== GIVEN REQUEST ==
Show each line of the listing that contains the string "kern". Case counts.

== RECORDS SUPPLIED ==

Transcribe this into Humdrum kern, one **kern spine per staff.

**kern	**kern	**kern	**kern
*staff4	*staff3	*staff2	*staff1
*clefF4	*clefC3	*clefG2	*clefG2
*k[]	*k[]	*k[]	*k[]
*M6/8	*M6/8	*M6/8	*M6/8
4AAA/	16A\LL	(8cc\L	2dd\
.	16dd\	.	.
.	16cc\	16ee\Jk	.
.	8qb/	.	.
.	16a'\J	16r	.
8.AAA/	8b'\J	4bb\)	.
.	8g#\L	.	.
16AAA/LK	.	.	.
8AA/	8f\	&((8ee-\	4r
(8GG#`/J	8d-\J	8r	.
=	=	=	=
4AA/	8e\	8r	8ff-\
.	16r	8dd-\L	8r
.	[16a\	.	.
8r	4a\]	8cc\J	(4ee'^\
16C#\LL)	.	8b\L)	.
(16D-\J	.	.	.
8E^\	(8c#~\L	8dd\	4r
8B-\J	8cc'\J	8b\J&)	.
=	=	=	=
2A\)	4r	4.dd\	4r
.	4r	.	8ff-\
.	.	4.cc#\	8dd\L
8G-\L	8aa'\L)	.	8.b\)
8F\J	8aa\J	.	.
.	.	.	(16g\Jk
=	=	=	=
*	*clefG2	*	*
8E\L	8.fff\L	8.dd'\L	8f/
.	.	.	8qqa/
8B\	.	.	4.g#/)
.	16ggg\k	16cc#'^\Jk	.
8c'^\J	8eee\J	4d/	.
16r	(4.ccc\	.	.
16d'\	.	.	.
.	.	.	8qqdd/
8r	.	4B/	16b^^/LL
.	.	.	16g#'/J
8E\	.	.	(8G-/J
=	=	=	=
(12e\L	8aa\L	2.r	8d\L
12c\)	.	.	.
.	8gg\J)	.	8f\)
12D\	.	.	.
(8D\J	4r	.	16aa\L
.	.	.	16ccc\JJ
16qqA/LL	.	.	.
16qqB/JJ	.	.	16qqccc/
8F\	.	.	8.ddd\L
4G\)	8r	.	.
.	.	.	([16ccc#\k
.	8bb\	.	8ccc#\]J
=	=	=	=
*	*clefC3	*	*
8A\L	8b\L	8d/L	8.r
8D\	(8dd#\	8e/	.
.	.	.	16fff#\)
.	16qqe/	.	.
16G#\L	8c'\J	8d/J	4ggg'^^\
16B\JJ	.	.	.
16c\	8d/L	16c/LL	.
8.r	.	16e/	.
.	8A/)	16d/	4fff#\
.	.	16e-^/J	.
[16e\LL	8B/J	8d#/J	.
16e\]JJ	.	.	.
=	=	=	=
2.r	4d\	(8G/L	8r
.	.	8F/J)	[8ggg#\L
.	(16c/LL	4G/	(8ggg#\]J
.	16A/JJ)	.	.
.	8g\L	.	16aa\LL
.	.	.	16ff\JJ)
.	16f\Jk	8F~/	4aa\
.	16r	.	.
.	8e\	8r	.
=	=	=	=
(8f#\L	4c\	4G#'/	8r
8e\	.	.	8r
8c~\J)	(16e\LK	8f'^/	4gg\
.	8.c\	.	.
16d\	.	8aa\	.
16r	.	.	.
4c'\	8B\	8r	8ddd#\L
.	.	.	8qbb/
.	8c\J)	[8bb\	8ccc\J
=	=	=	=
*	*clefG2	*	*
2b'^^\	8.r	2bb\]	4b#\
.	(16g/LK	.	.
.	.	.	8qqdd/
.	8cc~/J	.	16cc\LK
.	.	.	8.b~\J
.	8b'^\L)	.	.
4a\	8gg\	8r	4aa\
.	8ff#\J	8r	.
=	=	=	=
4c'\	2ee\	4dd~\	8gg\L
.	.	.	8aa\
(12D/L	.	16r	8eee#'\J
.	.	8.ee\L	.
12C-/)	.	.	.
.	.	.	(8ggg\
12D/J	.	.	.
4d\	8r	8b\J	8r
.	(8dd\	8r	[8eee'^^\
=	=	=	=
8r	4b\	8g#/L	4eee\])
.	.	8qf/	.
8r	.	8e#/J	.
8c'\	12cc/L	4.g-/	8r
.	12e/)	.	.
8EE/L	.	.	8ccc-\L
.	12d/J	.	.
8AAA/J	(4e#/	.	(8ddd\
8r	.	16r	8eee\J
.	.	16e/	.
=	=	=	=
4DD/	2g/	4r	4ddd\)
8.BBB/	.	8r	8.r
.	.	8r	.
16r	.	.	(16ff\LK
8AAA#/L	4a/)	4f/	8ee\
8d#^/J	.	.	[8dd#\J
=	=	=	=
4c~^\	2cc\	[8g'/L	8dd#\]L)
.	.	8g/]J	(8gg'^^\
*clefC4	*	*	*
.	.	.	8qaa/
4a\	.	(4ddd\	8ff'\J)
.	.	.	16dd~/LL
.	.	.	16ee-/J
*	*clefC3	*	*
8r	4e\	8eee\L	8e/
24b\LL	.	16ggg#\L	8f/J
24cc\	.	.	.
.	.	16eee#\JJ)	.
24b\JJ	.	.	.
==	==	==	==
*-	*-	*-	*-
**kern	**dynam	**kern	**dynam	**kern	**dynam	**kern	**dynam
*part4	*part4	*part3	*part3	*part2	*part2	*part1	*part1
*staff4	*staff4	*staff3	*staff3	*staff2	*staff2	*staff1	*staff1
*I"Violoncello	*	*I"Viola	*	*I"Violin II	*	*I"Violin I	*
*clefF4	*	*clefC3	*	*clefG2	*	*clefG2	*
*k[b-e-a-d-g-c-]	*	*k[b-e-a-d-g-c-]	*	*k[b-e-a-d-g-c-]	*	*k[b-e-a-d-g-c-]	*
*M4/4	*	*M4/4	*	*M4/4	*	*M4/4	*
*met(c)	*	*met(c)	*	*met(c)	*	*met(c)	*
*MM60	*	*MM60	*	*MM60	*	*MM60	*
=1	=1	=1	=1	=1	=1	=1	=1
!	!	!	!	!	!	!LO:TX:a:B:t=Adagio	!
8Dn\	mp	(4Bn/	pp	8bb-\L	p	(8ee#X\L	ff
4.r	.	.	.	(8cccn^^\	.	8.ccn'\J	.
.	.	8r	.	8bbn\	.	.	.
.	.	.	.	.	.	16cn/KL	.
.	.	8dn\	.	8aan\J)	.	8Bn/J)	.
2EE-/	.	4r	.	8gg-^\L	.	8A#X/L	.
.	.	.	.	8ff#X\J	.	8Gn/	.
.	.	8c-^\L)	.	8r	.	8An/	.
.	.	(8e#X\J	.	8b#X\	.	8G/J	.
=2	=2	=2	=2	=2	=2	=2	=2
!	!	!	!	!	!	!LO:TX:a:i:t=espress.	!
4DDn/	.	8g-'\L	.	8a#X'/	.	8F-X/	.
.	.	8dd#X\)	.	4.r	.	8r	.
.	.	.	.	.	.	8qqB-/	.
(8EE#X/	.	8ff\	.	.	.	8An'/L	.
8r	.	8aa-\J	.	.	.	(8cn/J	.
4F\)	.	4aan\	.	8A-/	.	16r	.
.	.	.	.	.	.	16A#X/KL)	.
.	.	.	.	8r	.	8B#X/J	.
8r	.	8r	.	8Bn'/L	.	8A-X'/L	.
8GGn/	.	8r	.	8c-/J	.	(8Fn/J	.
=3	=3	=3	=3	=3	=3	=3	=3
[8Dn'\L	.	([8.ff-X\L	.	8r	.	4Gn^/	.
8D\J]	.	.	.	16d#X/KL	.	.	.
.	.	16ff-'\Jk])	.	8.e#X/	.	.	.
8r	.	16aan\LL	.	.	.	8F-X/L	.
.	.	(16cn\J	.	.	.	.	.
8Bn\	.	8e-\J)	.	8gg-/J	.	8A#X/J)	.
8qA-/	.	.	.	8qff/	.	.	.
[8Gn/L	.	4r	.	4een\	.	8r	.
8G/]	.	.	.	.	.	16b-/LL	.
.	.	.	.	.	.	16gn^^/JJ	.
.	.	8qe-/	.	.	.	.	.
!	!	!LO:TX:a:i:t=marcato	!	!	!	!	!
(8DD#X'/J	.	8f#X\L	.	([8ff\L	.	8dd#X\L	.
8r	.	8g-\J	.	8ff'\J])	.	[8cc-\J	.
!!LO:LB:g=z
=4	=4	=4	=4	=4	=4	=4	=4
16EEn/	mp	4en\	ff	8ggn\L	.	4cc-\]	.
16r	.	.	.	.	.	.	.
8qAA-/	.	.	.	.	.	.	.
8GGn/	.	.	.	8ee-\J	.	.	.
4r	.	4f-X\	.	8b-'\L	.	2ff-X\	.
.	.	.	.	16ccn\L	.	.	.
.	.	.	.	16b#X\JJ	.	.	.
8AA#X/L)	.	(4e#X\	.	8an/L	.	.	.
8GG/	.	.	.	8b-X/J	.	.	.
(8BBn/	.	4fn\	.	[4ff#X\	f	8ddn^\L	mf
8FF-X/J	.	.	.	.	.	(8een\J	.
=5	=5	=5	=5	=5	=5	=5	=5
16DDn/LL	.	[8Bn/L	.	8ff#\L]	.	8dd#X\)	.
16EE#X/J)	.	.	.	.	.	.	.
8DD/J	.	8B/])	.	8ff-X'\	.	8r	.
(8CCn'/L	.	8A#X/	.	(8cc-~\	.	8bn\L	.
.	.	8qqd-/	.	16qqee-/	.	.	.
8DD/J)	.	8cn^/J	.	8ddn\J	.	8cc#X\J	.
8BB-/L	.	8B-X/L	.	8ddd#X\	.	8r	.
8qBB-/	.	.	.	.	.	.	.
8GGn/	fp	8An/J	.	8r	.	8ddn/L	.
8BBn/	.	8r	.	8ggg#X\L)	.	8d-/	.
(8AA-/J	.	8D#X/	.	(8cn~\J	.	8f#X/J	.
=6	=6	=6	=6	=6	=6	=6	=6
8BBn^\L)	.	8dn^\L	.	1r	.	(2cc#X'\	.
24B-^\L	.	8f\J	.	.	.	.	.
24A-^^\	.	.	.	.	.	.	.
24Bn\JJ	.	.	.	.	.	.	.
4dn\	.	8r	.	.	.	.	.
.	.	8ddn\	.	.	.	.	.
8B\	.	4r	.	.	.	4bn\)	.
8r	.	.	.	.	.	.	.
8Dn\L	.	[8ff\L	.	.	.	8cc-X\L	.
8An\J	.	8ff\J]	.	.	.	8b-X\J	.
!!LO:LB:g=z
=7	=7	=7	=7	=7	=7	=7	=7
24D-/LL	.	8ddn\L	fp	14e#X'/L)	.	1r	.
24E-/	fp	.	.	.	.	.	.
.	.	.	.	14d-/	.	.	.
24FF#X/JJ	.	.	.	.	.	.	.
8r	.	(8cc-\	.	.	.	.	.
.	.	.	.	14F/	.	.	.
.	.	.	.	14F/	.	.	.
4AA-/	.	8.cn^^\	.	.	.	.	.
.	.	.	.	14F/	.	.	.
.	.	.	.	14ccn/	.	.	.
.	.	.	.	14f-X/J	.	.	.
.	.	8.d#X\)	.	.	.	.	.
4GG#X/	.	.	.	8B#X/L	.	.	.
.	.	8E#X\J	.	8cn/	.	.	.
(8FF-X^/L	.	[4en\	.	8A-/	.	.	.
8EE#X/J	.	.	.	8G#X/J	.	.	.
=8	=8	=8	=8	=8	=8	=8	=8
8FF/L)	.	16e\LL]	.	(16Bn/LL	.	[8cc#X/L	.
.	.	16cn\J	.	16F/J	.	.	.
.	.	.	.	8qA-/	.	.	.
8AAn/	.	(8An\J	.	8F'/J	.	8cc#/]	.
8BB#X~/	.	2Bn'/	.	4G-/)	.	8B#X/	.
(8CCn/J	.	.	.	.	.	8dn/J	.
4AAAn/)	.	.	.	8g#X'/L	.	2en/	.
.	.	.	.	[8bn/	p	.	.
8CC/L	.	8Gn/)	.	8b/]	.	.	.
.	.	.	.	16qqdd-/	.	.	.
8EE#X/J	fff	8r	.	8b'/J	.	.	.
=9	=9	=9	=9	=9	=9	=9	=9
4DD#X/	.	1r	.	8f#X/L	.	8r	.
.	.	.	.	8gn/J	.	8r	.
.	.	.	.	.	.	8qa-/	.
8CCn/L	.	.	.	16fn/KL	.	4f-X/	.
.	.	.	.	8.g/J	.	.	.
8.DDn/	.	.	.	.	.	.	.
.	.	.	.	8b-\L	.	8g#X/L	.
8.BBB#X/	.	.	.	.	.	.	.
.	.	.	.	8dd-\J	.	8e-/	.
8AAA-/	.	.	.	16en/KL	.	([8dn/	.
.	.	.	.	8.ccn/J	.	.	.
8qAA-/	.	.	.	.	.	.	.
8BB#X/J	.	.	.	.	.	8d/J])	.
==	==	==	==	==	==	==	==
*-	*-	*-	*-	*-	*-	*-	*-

== FULL SOLUTION ==
Transcribe this into Humdrum kern, one **kern spine per staff.
**kern	**kern	**kern	**kern
**kern	**dynam	**kern	**dynam	**kern	**dynam	**kern	**dynam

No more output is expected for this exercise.